**Directions for this task**
Count how many lines in the data hold the word "moved", and give that number alone.

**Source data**
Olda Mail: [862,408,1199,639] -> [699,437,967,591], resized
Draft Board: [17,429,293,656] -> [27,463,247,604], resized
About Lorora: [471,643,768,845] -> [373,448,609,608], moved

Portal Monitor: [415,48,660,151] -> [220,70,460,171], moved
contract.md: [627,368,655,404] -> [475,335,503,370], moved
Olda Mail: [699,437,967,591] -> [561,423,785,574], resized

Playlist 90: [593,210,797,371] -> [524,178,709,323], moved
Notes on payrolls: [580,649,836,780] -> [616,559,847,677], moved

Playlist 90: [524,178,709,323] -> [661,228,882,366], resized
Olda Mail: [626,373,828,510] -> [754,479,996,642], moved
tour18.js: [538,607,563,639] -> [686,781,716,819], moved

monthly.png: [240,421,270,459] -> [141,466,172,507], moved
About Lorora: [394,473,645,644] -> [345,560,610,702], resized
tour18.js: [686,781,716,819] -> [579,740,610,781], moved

--

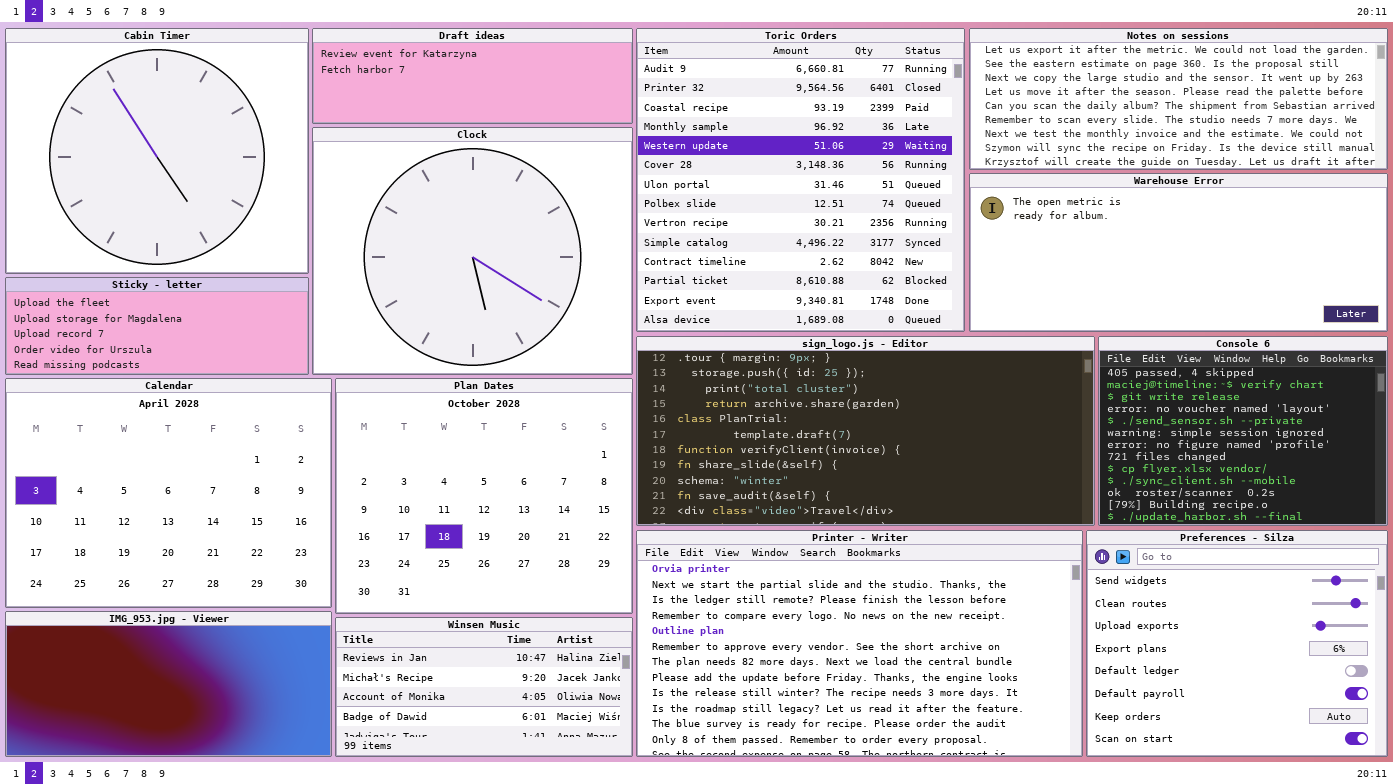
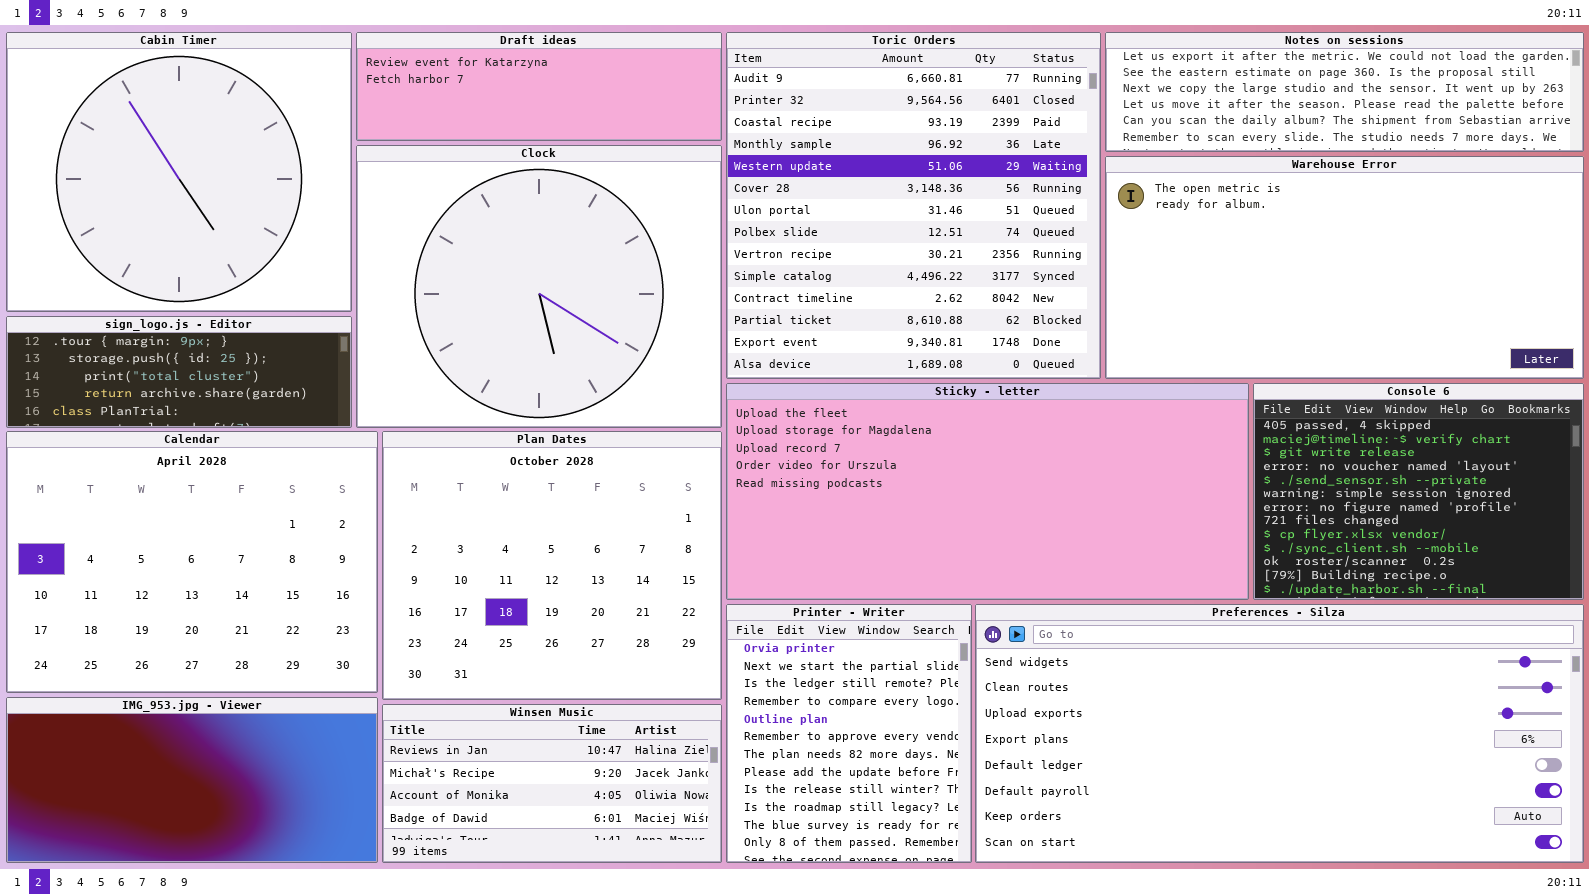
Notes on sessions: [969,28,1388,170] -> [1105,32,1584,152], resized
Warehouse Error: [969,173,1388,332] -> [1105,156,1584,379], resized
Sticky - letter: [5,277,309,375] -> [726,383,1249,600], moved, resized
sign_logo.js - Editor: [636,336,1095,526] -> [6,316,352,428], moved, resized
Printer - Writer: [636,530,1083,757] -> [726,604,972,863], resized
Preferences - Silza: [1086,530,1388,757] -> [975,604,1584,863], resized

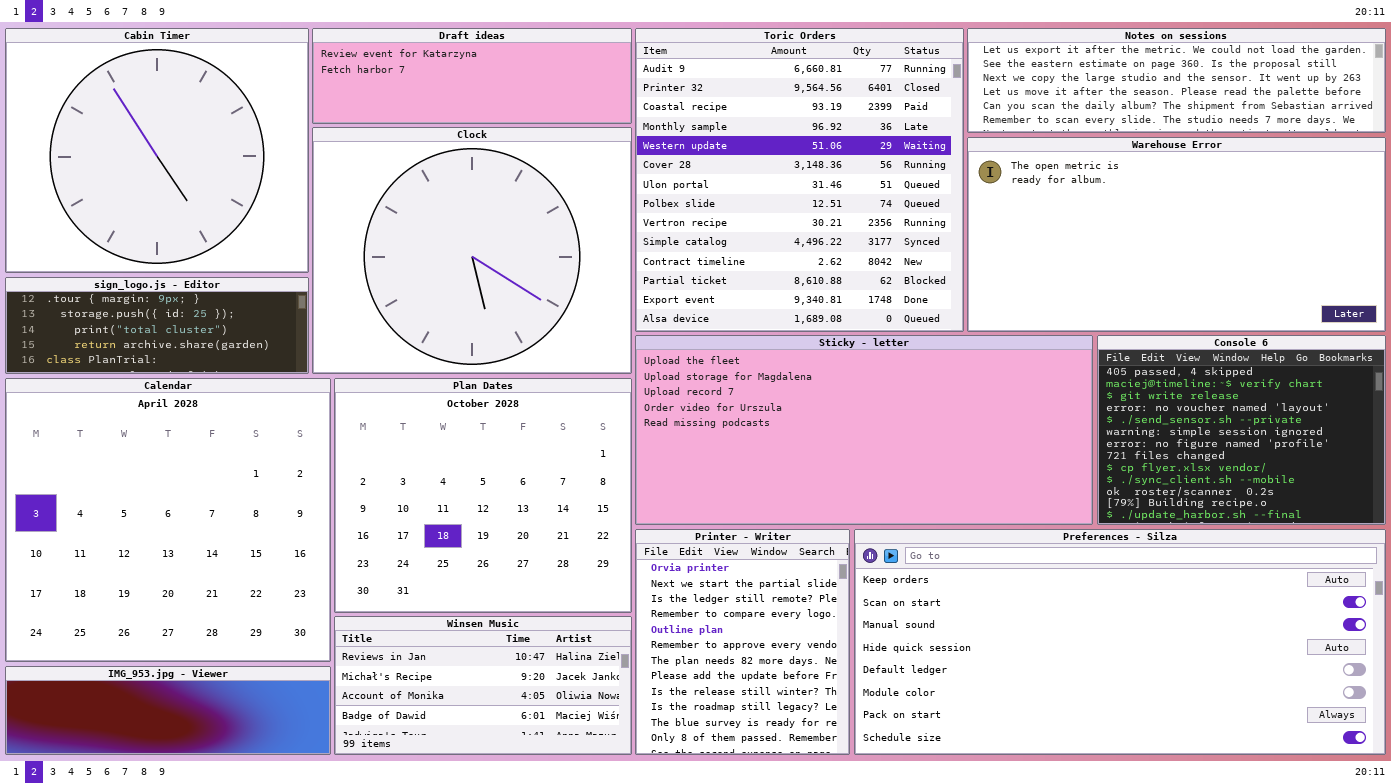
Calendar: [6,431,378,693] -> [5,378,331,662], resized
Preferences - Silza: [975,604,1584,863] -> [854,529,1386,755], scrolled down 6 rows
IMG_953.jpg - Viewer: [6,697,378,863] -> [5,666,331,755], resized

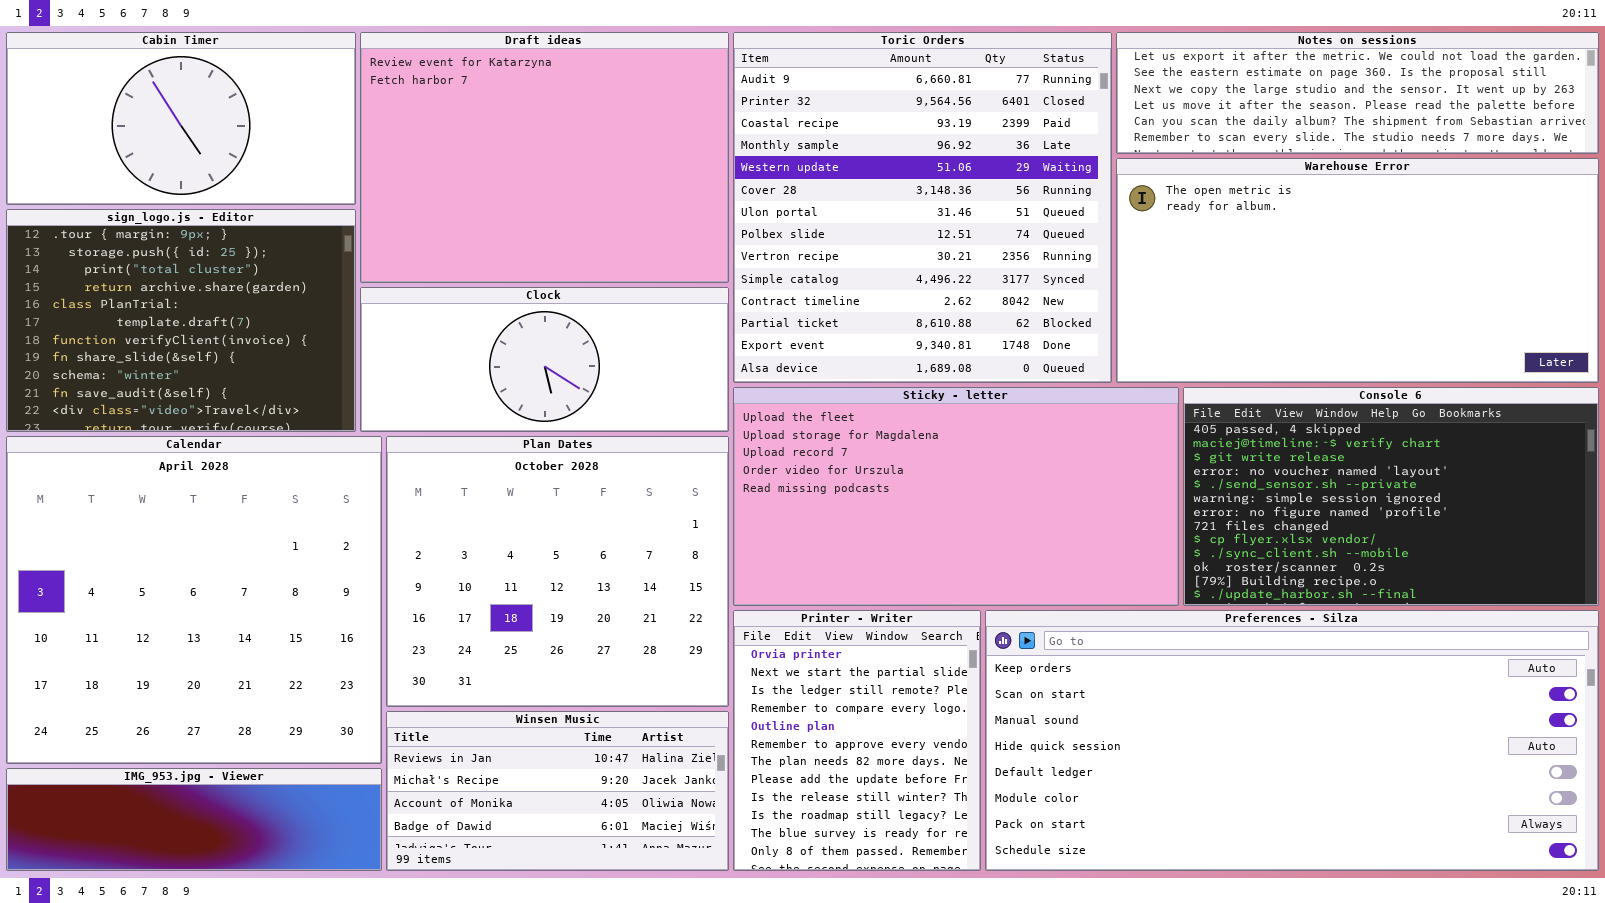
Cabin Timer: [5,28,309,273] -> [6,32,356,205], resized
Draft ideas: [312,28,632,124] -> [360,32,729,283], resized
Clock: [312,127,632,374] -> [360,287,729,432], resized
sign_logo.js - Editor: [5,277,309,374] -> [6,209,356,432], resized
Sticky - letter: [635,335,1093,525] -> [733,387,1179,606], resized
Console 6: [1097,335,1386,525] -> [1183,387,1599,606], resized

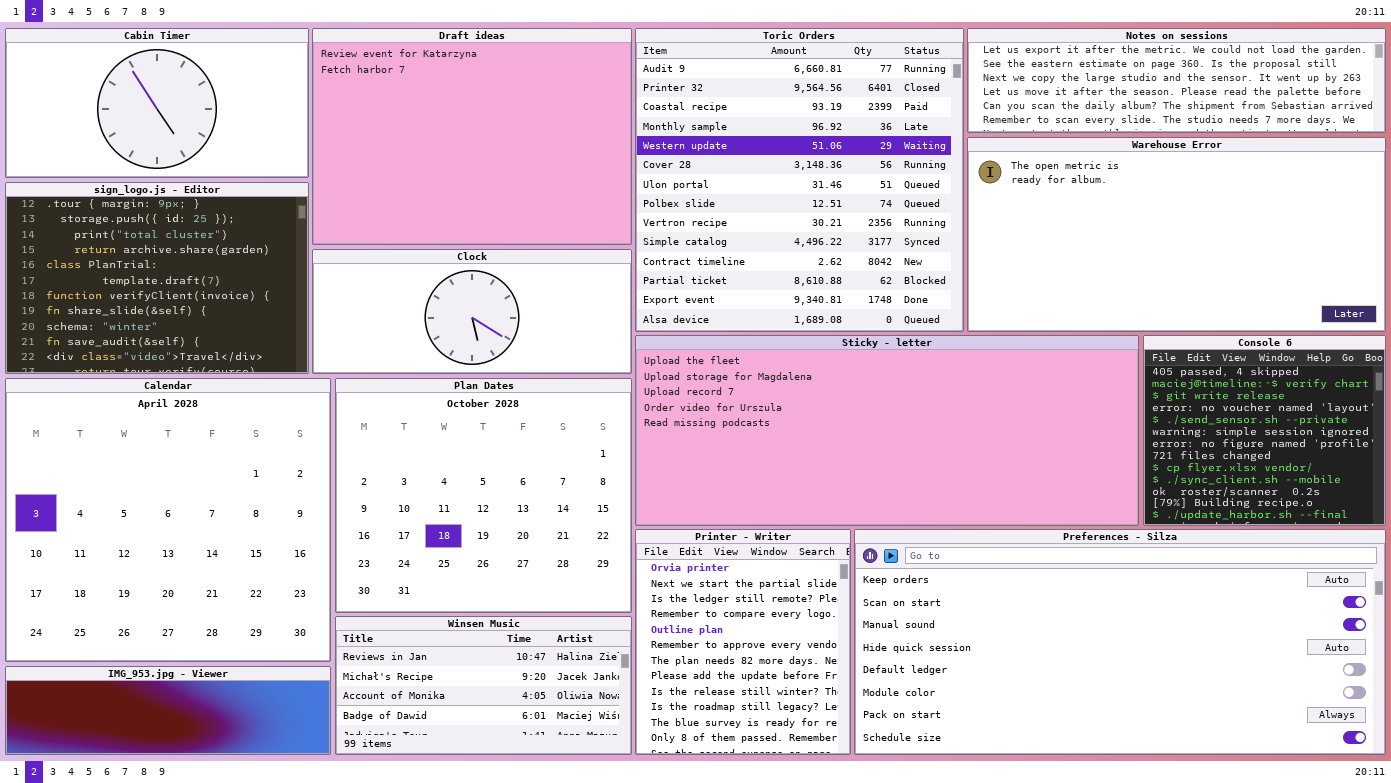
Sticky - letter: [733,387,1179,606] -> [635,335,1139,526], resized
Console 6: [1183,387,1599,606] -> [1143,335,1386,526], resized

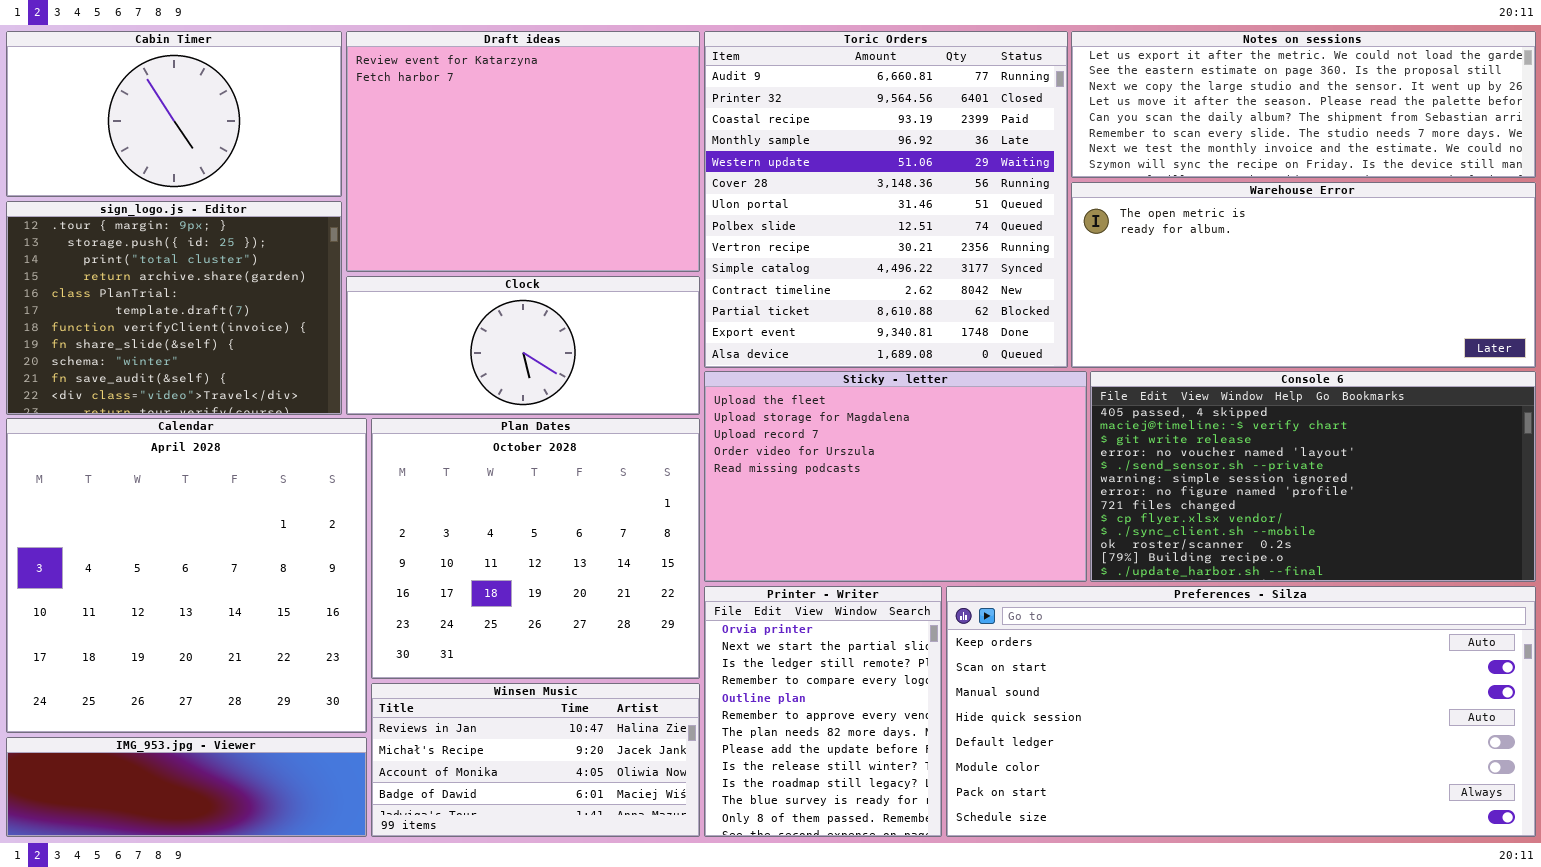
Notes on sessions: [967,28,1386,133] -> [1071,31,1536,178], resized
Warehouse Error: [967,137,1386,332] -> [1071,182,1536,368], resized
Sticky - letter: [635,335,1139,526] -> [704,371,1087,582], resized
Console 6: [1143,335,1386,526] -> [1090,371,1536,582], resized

**Solution for this problem**
11